Records shown –
+ + + + +
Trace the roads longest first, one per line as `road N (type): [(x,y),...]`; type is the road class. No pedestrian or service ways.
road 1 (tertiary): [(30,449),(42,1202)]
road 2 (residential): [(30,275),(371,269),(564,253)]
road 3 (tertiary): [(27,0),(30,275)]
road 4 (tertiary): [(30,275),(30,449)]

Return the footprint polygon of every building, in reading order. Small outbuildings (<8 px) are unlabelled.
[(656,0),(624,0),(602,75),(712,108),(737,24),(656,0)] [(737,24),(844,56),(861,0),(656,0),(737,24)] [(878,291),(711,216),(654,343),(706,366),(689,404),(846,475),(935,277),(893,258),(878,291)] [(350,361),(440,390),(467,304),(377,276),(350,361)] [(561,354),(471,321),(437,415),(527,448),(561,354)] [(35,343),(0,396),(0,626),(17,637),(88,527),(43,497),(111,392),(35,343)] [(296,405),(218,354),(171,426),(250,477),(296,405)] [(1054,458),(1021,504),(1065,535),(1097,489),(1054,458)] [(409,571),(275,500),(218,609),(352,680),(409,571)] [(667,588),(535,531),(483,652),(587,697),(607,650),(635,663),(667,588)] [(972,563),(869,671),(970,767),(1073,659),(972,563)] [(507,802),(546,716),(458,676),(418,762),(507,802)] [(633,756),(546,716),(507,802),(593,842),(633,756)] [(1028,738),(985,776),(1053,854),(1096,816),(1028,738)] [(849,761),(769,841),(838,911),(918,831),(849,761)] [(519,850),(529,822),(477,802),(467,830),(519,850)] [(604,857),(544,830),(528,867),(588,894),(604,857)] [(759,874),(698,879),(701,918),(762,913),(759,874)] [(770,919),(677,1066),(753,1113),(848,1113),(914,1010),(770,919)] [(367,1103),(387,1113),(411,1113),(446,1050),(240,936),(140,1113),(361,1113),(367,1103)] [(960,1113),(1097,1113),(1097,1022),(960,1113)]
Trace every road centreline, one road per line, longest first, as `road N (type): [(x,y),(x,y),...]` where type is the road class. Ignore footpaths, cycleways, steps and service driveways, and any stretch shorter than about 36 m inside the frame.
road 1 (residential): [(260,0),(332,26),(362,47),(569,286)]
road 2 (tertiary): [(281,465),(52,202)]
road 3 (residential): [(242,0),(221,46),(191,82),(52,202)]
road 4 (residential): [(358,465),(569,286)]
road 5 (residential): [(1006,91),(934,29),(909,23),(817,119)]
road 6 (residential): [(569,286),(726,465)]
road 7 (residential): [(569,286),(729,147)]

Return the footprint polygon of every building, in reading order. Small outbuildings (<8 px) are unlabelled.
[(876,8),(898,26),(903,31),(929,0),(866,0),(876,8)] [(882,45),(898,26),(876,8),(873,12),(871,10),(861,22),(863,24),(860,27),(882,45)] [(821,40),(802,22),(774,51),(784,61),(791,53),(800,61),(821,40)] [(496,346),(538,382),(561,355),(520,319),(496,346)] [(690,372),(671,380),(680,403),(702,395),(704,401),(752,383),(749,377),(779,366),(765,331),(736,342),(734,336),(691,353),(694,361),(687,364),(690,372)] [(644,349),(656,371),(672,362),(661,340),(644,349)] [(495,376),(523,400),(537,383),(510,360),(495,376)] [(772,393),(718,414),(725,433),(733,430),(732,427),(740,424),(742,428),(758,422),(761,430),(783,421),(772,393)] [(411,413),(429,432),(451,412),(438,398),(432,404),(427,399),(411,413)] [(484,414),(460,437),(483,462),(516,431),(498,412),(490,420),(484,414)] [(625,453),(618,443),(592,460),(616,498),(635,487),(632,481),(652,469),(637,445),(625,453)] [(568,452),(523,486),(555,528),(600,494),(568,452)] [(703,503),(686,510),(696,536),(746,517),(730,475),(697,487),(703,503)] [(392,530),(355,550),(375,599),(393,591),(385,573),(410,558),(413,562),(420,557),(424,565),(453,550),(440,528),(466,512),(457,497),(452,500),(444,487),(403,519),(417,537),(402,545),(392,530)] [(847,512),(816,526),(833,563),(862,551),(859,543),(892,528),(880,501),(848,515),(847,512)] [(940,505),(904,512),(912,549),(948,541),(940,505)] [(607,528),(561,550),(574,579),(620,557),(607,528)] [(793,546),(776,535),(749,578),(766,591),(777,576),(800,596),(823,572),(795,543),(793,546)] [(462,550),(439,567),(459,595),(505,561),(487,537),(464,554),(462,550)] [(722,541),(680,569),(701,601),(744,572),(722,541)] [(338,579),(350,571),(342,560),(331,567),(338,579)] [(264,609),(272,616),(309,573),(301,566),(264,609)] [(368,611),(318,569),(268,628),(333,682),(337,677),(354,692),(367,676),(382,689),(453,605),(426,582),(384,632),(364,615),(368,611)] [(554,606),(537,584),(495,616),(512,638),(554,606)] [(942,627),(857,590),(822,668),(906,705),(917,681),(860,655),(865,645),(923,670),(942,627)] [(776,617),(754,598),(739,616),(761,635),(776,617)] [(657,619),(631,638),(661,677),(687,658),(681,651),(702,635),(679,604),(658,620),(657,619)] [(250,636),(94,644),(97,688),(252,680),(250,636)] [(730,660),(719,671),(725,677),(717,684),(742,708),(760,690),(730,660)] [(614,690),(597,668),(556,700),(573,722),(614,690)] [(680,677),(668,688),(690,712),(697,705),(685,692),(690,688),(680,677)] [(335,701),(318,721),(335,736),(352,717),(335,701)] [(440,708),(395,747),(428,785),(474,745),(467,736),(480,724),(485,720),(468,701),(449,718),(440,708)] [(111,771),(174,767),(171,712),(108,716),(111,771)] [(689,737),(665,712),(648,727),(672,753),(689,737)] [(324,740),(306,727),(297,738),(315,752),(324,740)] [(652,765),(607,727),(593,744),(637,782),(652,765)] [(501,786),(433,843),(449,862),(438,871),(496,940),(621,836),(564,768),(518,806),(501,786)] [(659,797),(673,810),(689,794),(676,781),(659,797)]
+ + + + +
Work instructions – Reproduce the full listing above, keeping every line intact.

Result for this exercise –
Trace the roads longest first, one per line as `road N (type): [(x,y),...]`; type is the road class. No pedestrian or service ways.
road 1 (tertiary): [(30,449),(42,1202)]
road 2 (residential): [(30,275),(371,269),(564,253)]
road 3 (tertiary): [(27,0),(30,275)]
road 4 (tertiary): [(30,275),(30,449)]

Return the footprint polygon of every building, in reading order. Small outbuildings (<8 px) are unlabelled.
[(656,0),(624,0),(602,75),(712,108),(737,24),(656,0)] [(737,24),(844,56),(861,0),(656,0),(737,24)] [(878,291),(711,216),(654,343),(706,366),(689,404),(846,475),(935,277),(893,258),(878,291)] [(350,361),(440,390),(467,304),(377,276),(350,361)] [(561,354),(471,321),(437,415),(527,448),(561,354)] [(35,343),(0,396),(0,626),(17,637),(88,527),(43,497),(111,392),(35,343)] [(296,405),(218,354),(171,426),(250,477),(296,405)] [(1054,458),(1021,504),(1065,535),(1097,489),(1054,458)] [(409,571),(275,500),(218,609),(352,680),(409,571)] [(667,588),(535,531),(483,652),(587,697),(607,650),(635,663),(667,588)] [(972,563),(869,671),(970,767),(1073,659),(972,563)] [(507,802),(546,716),(458,676),(418,762),(507,802)] [(633,756),(546,716),(507,802),(593,842),(633,756)] [(1028,738),(985,776),(1053,854),(1096,816),(1028,738)] [(849,761),(769,841),(838,911),(918,831),(849,761)] [(519,850),(529,822),(477,802),(467,830),(519,850)] [(604,857),(544,830),(528,867),(588,894),(604,857)] [(759,874),(698,879),(701,918),(762,913),(759,874)] [(770,919),(677,1066),(753,1113),(848,1113),(914,1010),(770,919)] [(367,1103),(387,1113),(411,1113),(446,1050),(240,936),(140,1113),(361,1113),(367,1103)] [(960,1113),(1097,1113),(1097,1022),(960,1113)]
Trace every road centreline, one road per line, longest first, as `road N (type): [(x,y),(x,y),...]` where type is the road class. Ignore footpaths, cycleways, steps and service driveways, and any stretch shorter than about 36 m inside the frame.
road 1 (residential): [(260,0),(332,26),(362,47),(569,286)]
road 2 (tertiary): [(281,465),(52,202)]
road 3 (residential): [(242,0),(221,46),(191,82),(52,202)]
road 4 (residential): [(358,465),(569,286)]
road 5 (residential): [(1006,91),(934,29),(909,23),(817,119)]
road 6 (residential): [(569,286),(726,465)]
road 7 (residential): [(569,286),(729,147)]

Return the footprint polygon of every building, in reading order. Small outbuildings (<8 px) are unlabelled.
[(876,8),(898,26),(903,31),(929,0),(866,0),(876,8)] [(882,45),(898,26),(876,8),(873,12),(871,10),(861,22),(863,24),(860,27),(882,45)] [(821,40),(802,22),(774,51),(784,61),(791,53),(800,61),(821,40)] [(496,346),(538,382),(561,355),(520,319),(496,346)] [(690,372),(671,380),(680,403),(702,395),(704,401),(752,383),(749,377),(779,366),(765,331),(736,342),(734,336),(691,353),(694,361),(687,364),(690,372)] [(644,349),(656,371),(672,362),(661,340),(644,349)] [(495,376),(523,400),(537,383),(510,360),(495,376)] [(772,393),(718,414),(725,433),(733,430),(732,427),(740,424),(742,428),(758,422),(761,430),(783,421),(772,393)] [(411,413),(429,432),(451,412),(438,398),(432,404),(427,399),(411,413)] [(484,414),(460,437),(483,462),(516,431),(498,412),(490,420),(484,414)] [(625,453),(618,443),(592,460),(616,498),(635,487),(632,481),(652,469),(637,445),(625,453)] [(568,452),(523,486),(555,528),(600,494),(568,452)] [(703,503),(686,510),(696,536),(746,517),(730,475),(697,487),(703,503)] [(392,530),(355,550),(375,599),(393,591),(385,573),(410,558),(413,562),(420,557),(424,565),(453,550),(440,528),(466,512),(457,497),(452,500),(444,487),(403,519),(417,537),(402,545),(392,530)] [(847,512),(816,526),(833,563),(862,551),(859,543),(892,528),(880,501),(848,515),(847,512)] [(940,505),(904,512),(912,549),(948,541),(940,505)] [(607,528),(561,550),(574,579),(620,557),(607,528)] [(793,546),(776,535),(749,578),(766,591),(777,576),(800,596),(823,572),(795,543),(793,546)] [(462,550),(439,567),(459,595),(505,561),(487,537),(464,554),(462,550)] [(722,541),(680,569),(701,601),(744,572),(722,541)] [(338,579),(350,571),(342,560),(331,567),(338,579)] [(264,609),(272,616),(309,573),(301,566),(264,609)] [(368,611),(318,569),(268,628),(333,682),(337,677),(354,692),(367,676),(382,689),(453,605),(426,582),(384,632),(364,615),(368,611)] [(554,606),(537,584),(495,616),(512,638),(554,606)] [(942,627),(857,590),(822,668),(906,705),(917,681),(860,655),(865,645),(923,670),(942,627)] [(776,617),(754,598),(739,616),(761,635),(776,617)] [(657,619),(631,638),(661,677),(687,658),(681,651),(702,635),(679,604),(658,620),(657,619)] [(250,636),(94,644),(97,688),(252,680),(250,636)] [(730,660),(719,671),(725,677),(717,684),(742,708),(760,690),(730,660)] [(614,690),(597,668),(556,700),(573,722),(614,690)] [(680,677),(668,688),(690,712),(697,705),(685,692),(690,688),(680,677)] [(335,701),(318,721),(335,736),(352,717),(335,701)] [(440,708),(395,747),(428,785),(474,745),(467,736),(480,724),(485,720),(468,701),(449,718),(440,708)] [(111,771),(174,767),(171,712),(108,716),(111,771)] [(689,737),(665,712),(648,727),(672,753),(689,737)] [(324,740),(306,727),(297,738),(315,752),(324,740)] [(652,765),(607,727),(593,744),(637,782),(652,765)] [(501,786),(433,843),(449,862),(438,871),(496,940),(621,836),(564,768),(518,806),(501,786)] [(659,797),(673,810),(689,794),(676,781),(659,797)]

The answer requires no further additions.